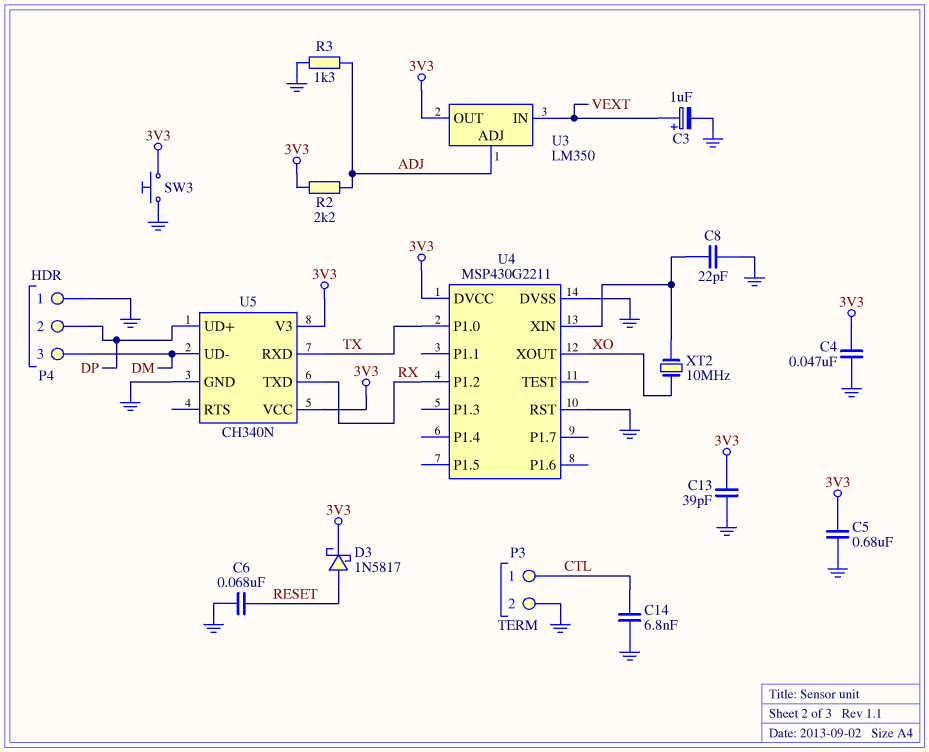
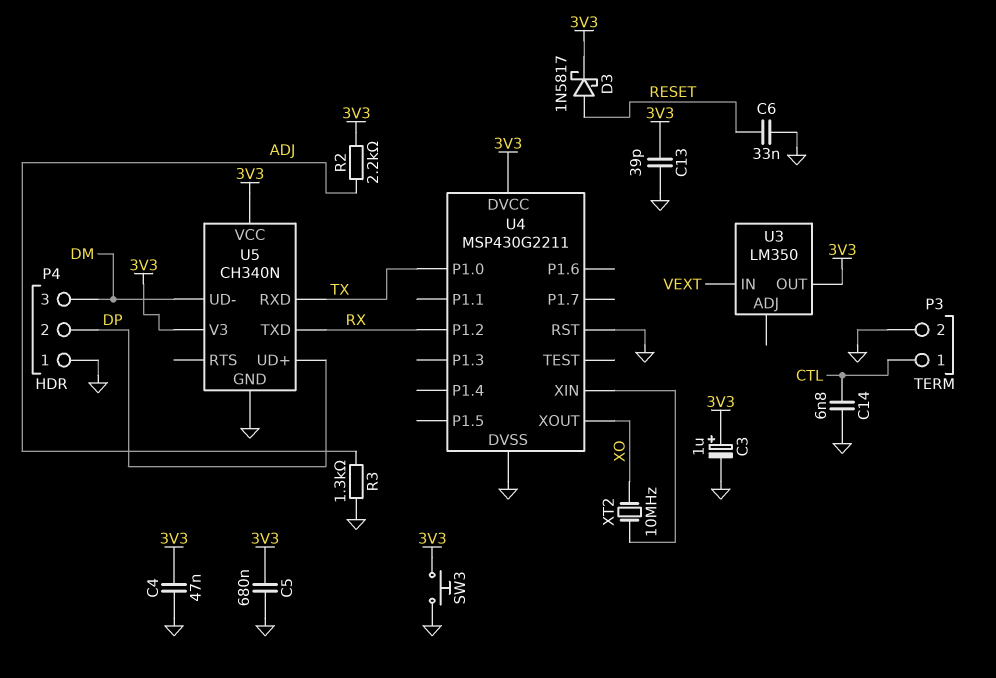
C3: 1uF (plus VEXT, minus GND) -> 1uF (plus 3V3, minus GND)
C6: 68nF (GND, RESET) -> 33nF (GND, RESET)
C8: 22pF (GND, U4/XIN) -> none
U3 pin ADJ: ADJ -> none

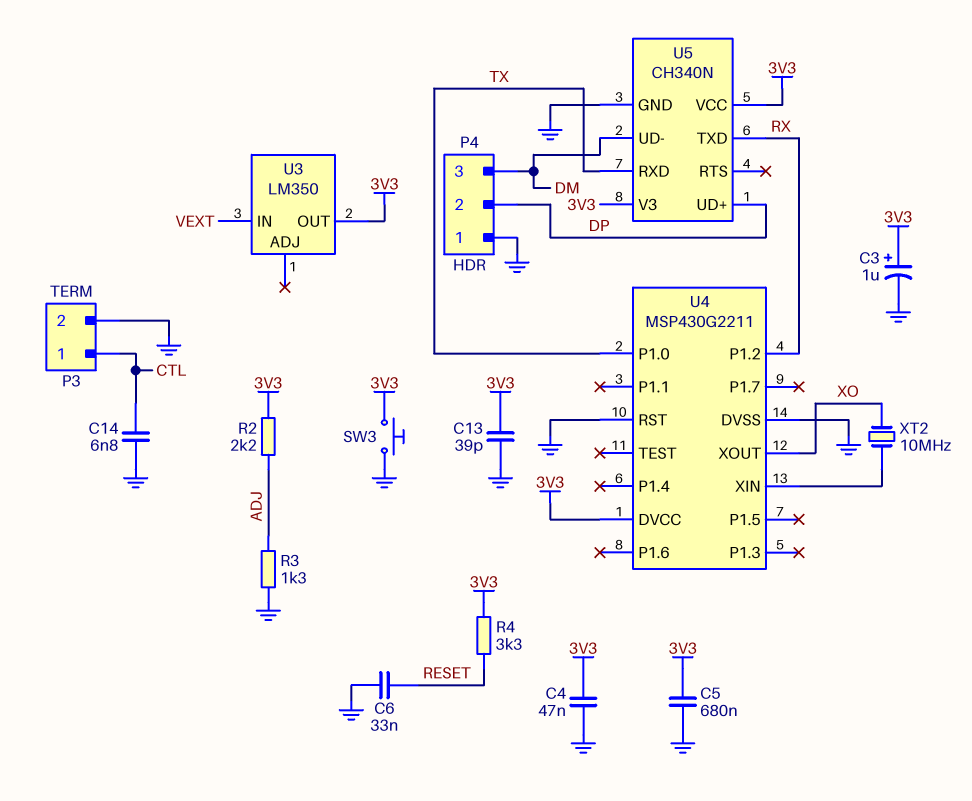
D3: schottky 1N5817 (A RESET, K 3V3) -> none
R4: none -> 3.3k (3V3, RESET)

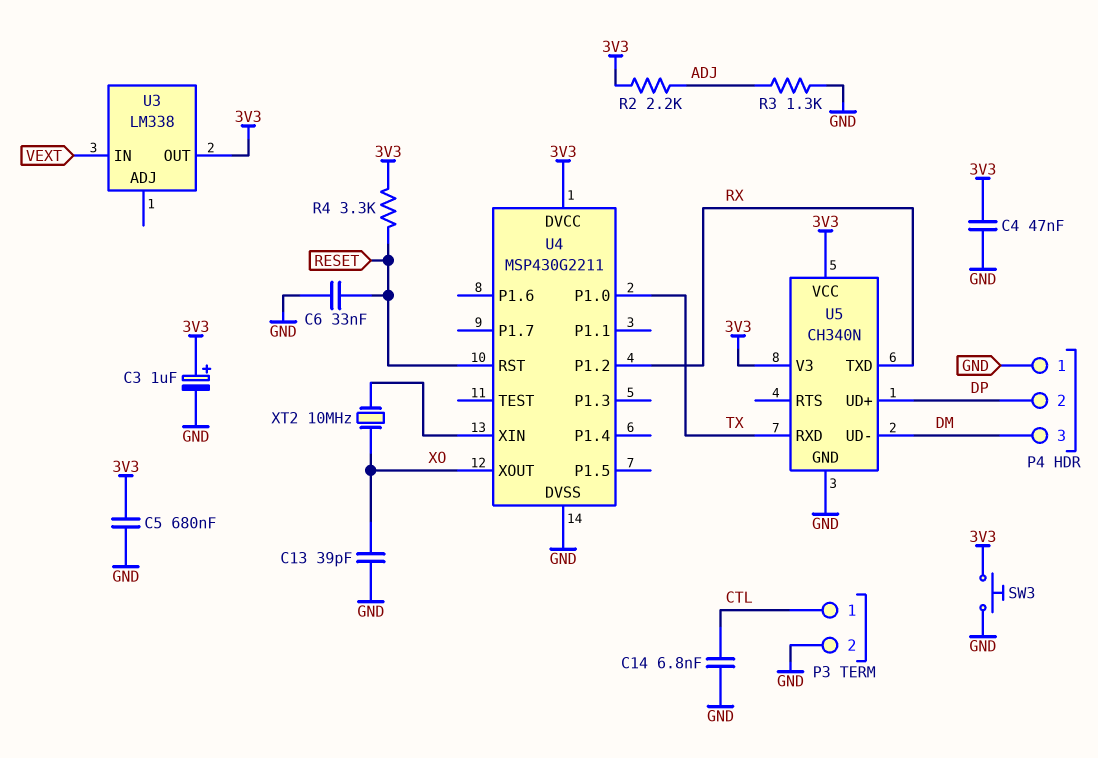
C13: 39pF (3V3, GND) -> 39pF (GND, XO)
U3: LM350 -> LM338
U4 pin RST: GND -> RESET

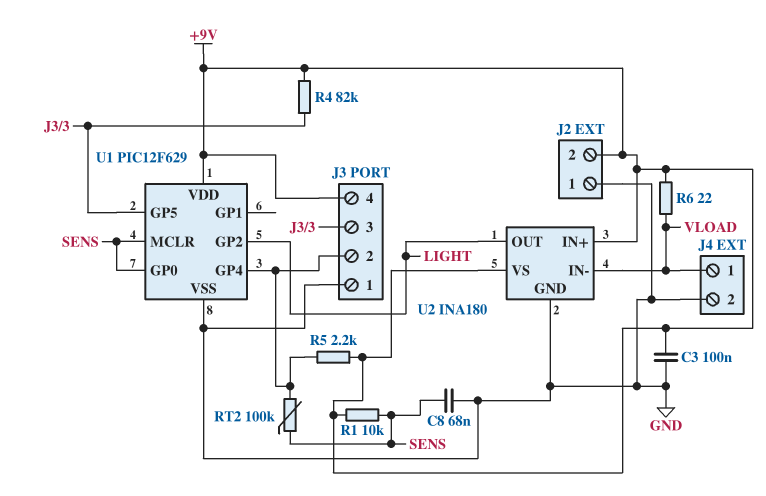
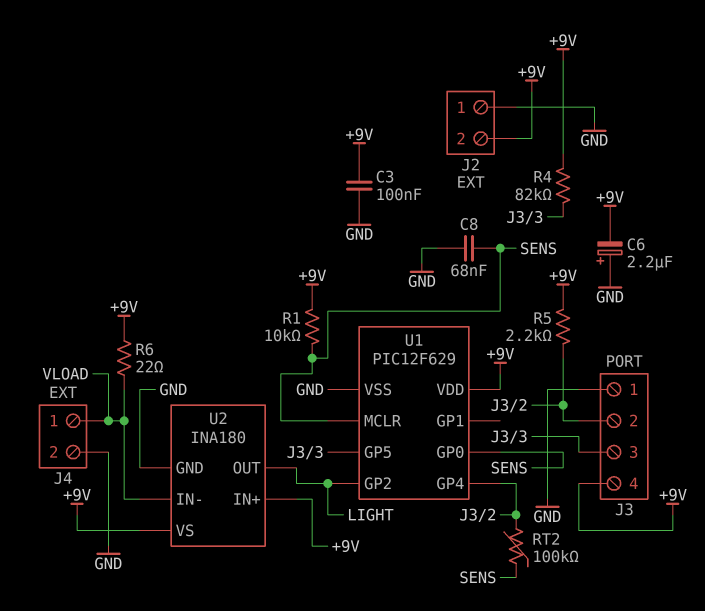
C6: none -> 2.2uF (plus GND, minus +9V)

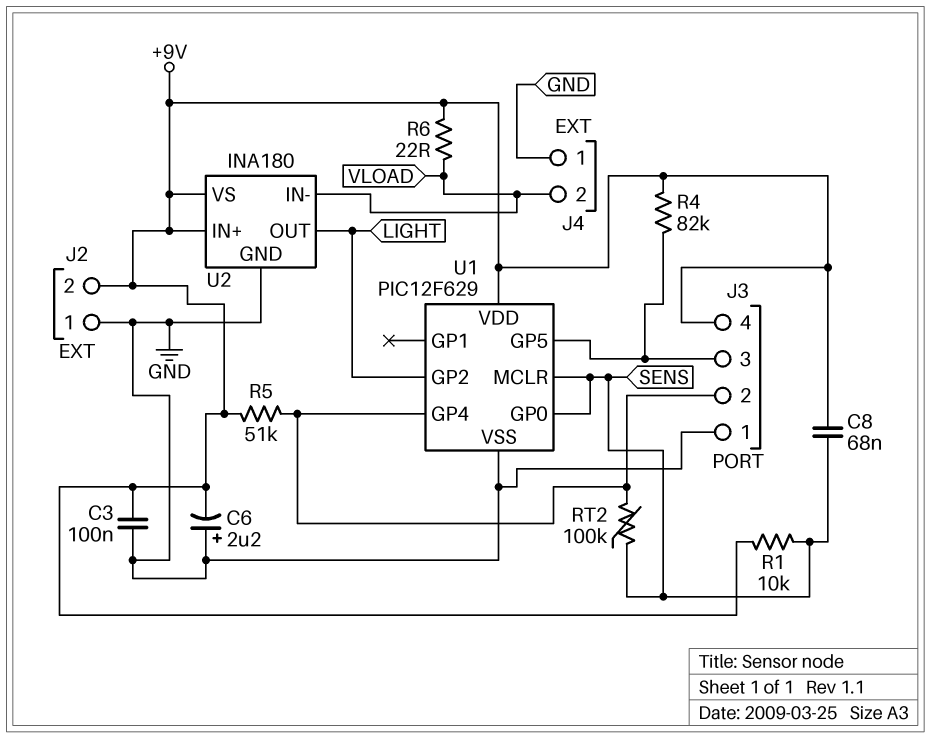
C8: 68nF (GND, SENS) -> 68nF (+9V, SENS)
J4 pin 1: VLOAD -> GND
J4 pin 2: GND -> VLOAD
R5: 2.2k (+9V, J3/2) -> 51k (+9V, J3/2)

────────────────────────────────────────

**What needs to be done:** Once the line containing "U3 pin ADJ: ADJ -> none" is located, write out exactly that line and each one after it to the end of the records above, excluding pictures and nothing else.

**Written answer:**
U3 pin ADJ: ADJ -> none

D3: schottky 1N5817 (A RESET, K 3V3) -> none
R4: none -> 3.3k (3V3, RESET)

C13: 39pF (3V3, GND) -> 39pF (GND, XO)
U3: LM350 -> LM338
U4 pin RST: GND -> RESET

C6: none -> 2.2uF (plus GND, minus +9V)

C8: 68nF (GND, SENS) -> 68nF (+9V, SENS)
J4 pin 1: VLOAD -> GND
J4 pin 2: GND -> VLOAD
R5: 2.2k (+9V, J3/2) -> 51k (+9V, J3/2)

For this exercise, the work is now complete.